[[ Dataset excerpt open ]]

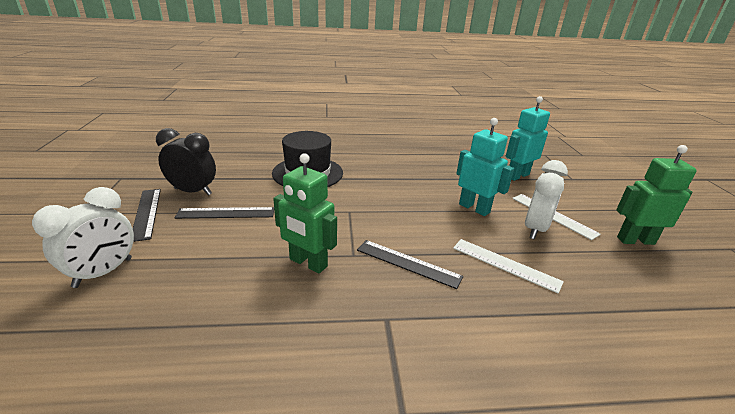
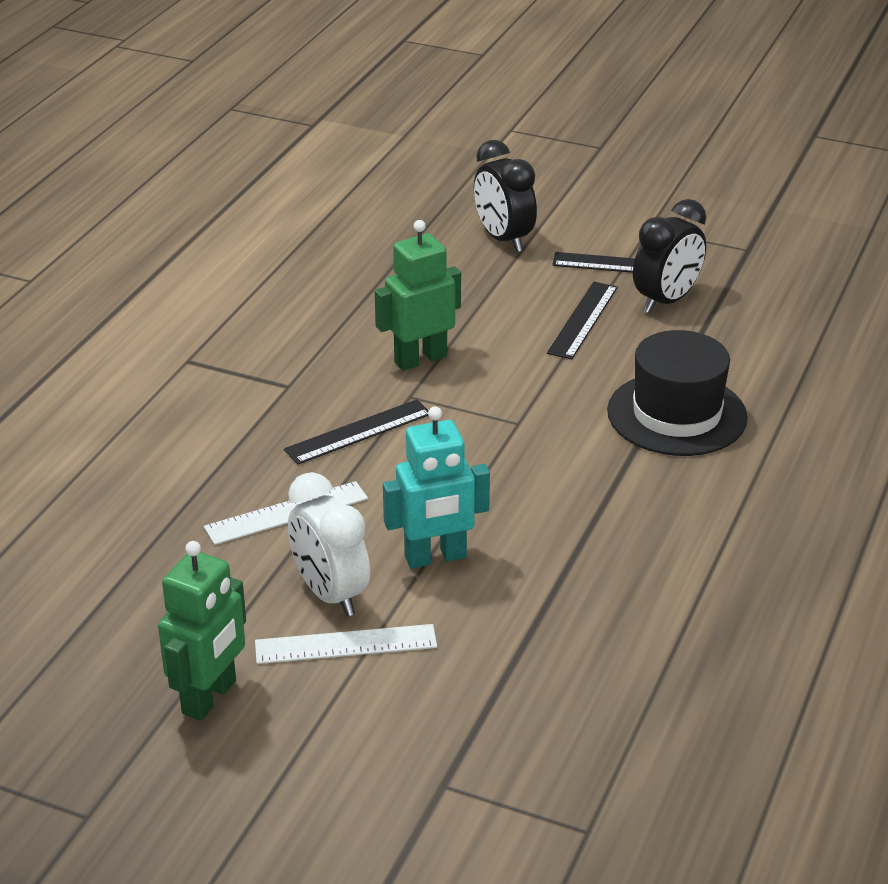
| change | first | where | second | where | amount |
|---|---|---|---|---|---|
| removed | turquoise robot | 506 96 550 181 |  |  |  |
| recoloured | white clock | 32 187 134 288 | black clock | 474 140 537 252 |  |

[[ Dataset excerpt closed ]]

Work instructions:
Down to the last line, set down the data above exactly, and omit all images.

Expected answer:
| change | first | where | second | where | amount |
|---|---|---|---|---|---|
| removed | turquoise robot | 506 96 550 181 |  |  |  |
| recoloured | white clock | 32 187 134 288 | black clock | 474 140 537 252 |  |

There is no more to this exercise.